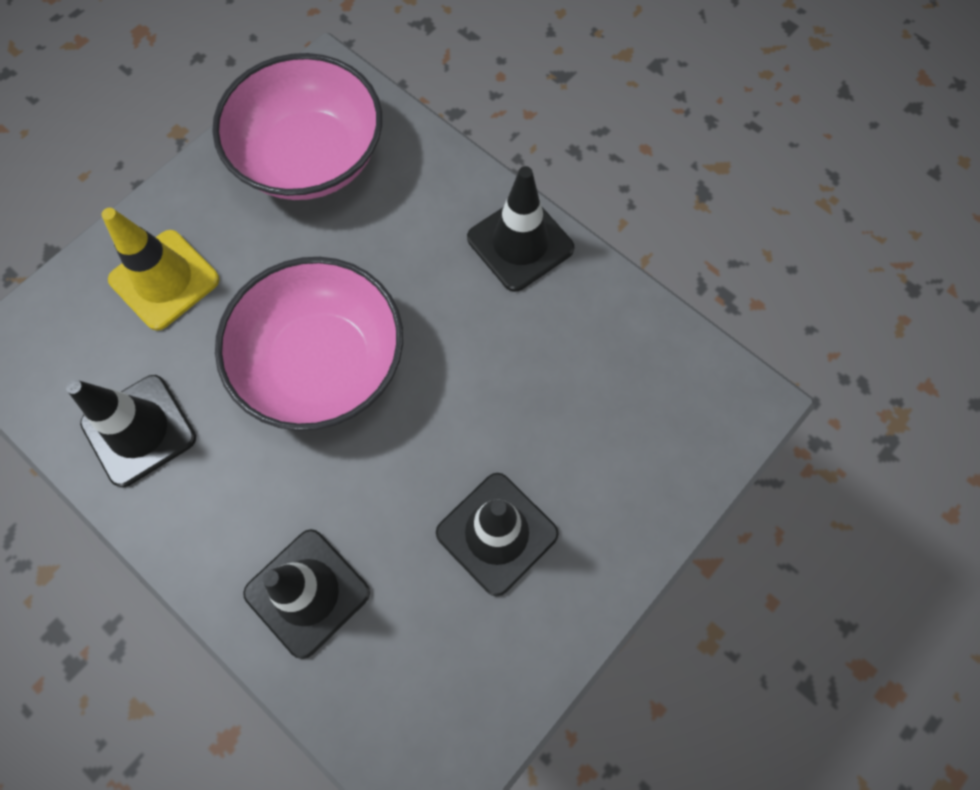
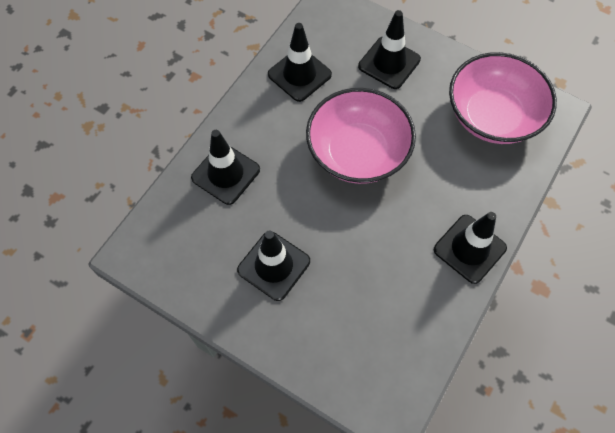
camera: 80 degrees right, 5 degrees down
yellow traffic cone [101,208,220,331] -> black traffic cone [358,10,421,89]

---

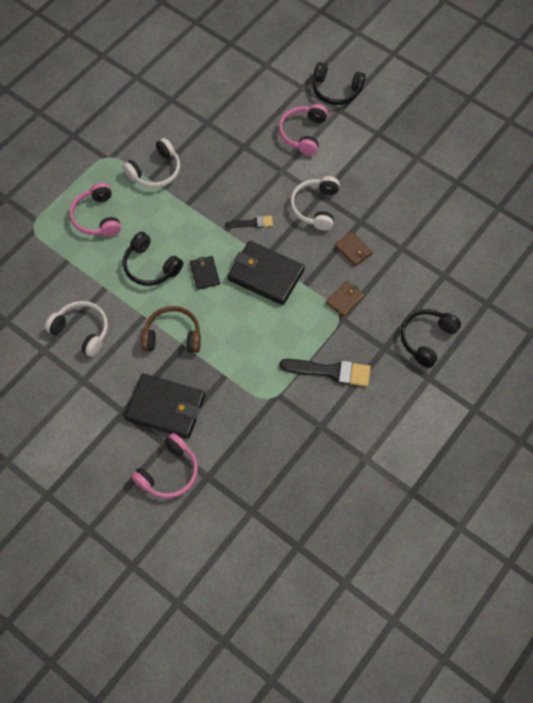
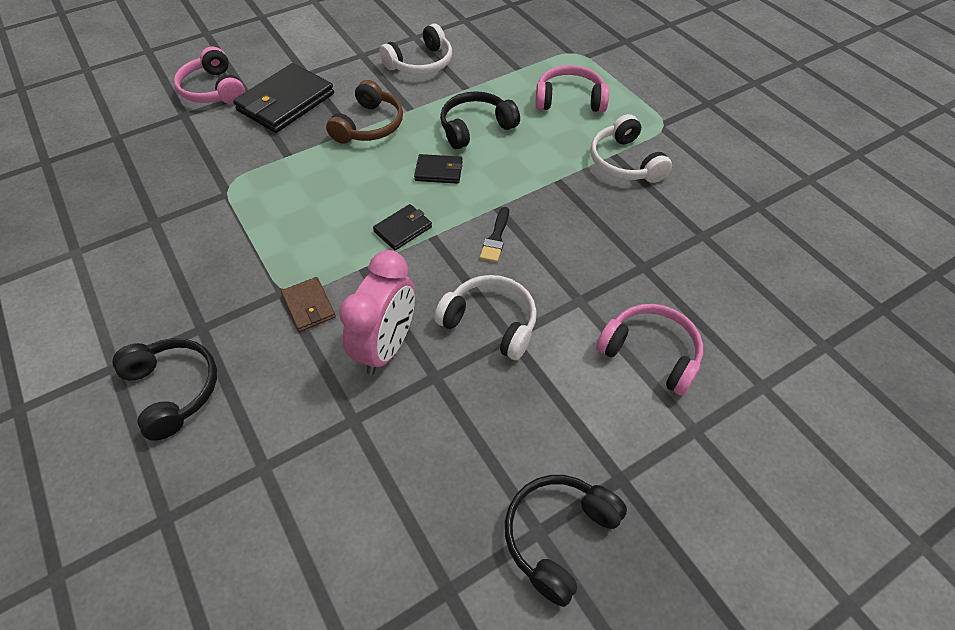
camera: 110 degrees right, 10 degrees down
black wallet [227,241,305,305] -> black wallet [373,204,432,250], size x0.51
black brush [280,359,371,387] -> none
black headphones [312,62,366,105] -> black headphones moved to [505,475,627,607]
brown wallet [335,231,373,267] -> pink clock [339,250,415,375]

---

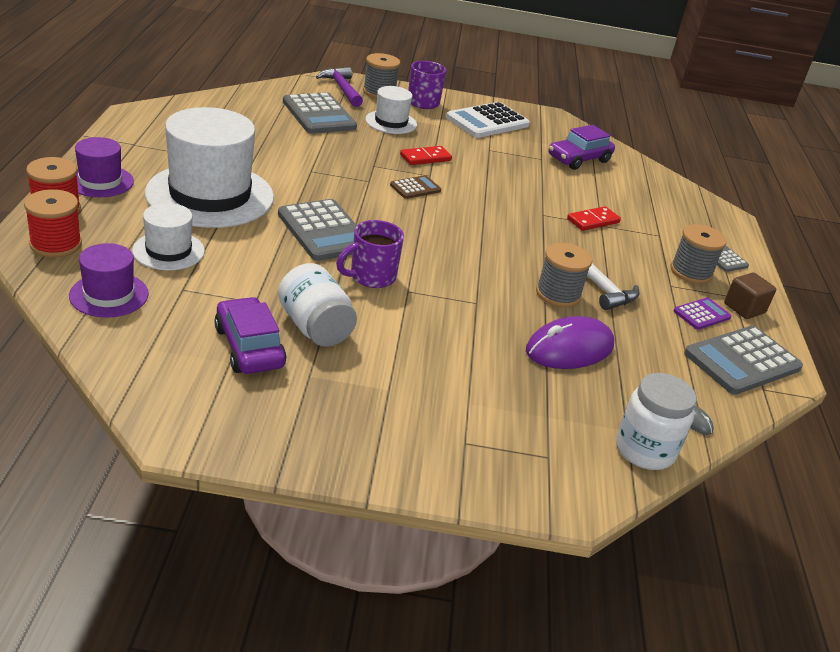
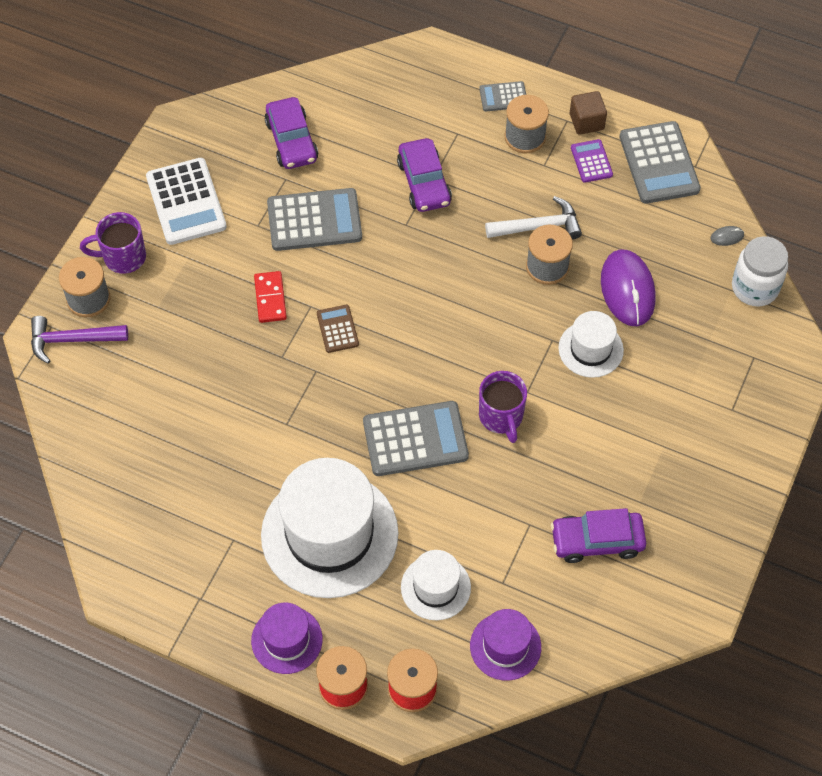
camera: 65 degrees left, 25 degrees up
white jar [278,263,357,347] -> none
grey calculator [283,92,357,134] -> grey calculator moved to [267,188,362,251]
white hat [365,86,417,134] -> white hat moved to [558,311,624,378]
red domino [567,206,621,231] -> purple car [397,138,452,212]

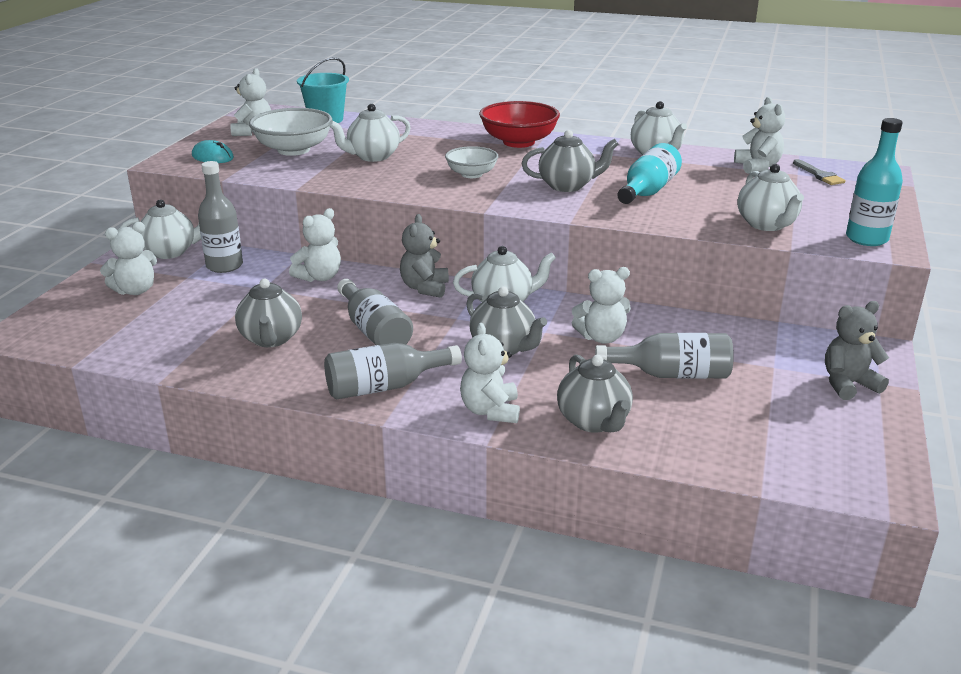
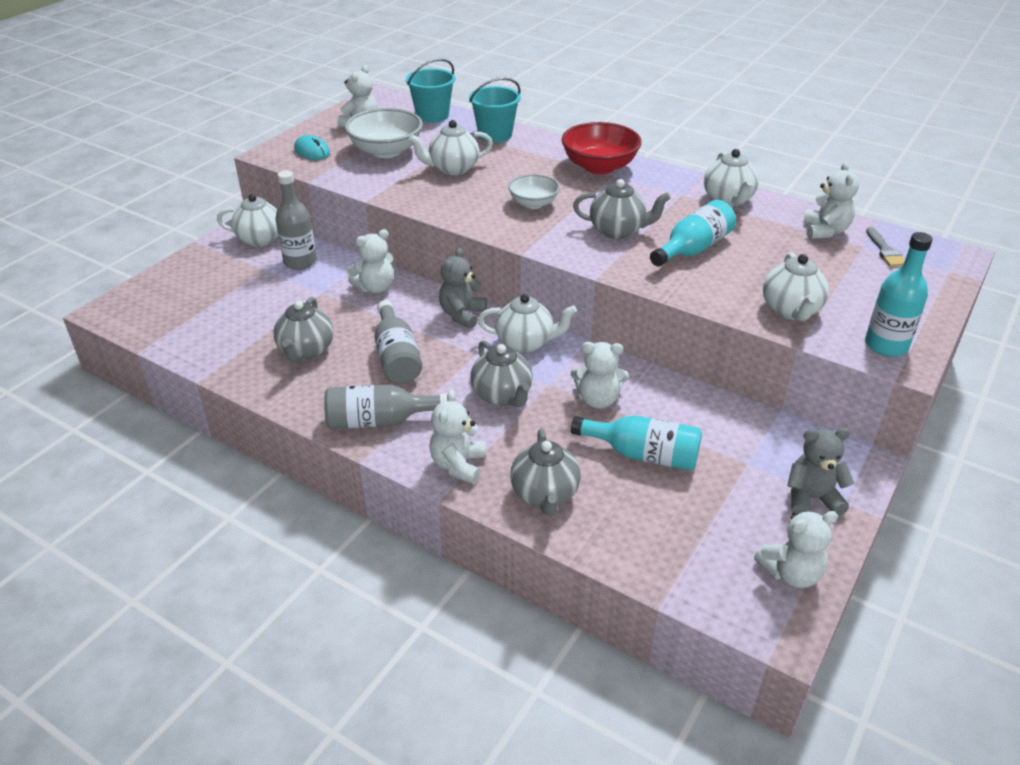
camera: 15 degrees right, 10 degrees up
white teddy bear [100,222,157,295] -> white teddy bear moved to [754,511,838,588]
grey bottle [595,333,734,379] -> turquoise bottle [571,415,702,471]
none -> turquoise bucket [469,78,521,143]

Description of the task
Print, from the entries above, the line with "black headphones [312,62,366,105]", the line with "brown wallet [335,231,373,267]" and all lines between them, exactly and with nothing else.

Output
black headphones [312,62,366,105] -> black headphones moved to [505,475,627,607]
brown wallet [335,231,373,267] -> pink clock [339,250,415,375]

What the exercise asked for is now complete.